> [TASK DIRECTIONS] Nothing but the lines from the one that contains "white carrot: 0 -> 4" through the end of the listing should appear, set down exactly.

> [RECORDED INFORMATION]
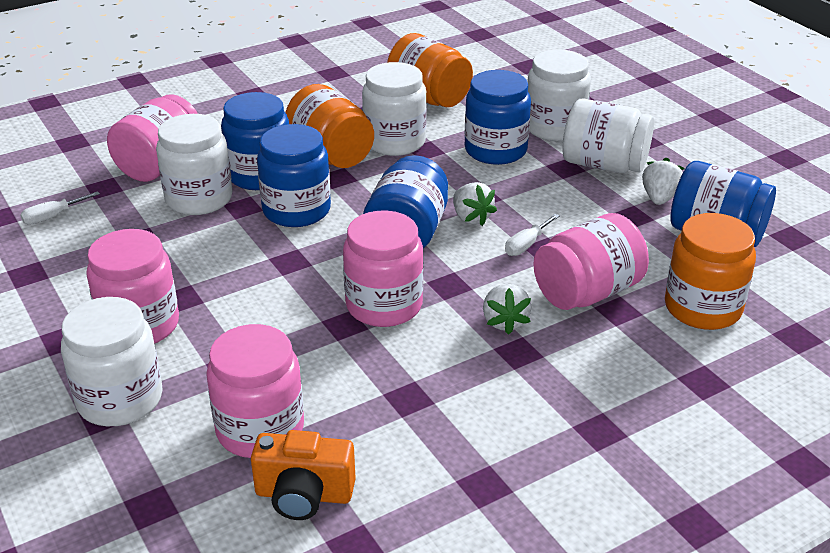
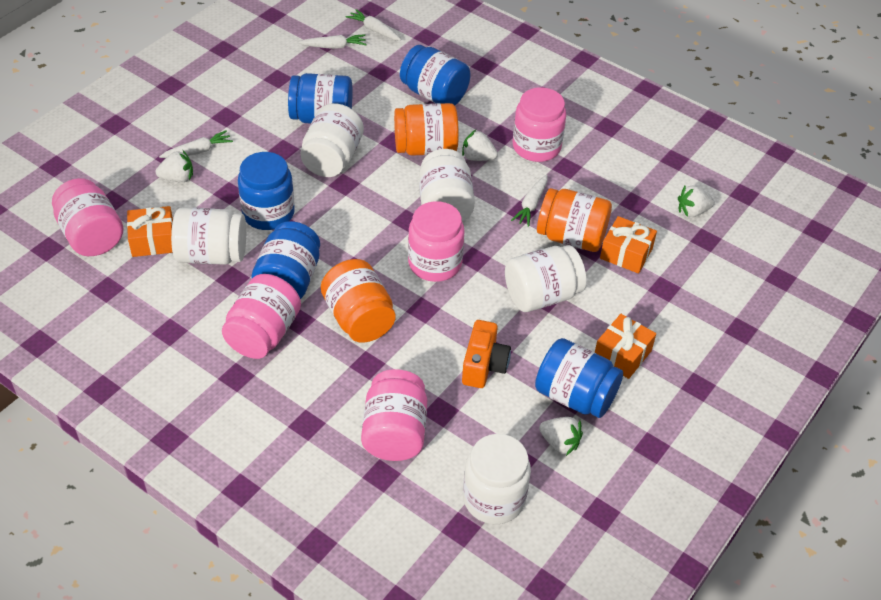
orange gift: 0 -> 3
white carrot: 0 -> 4
white screwdriver: 2 -> 0
white strawberry: 3 -> 4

> [REPLY]
white carrot: 0 -> 4
white screwdriver: 2 -> 0
white strawberry: 3 -> 4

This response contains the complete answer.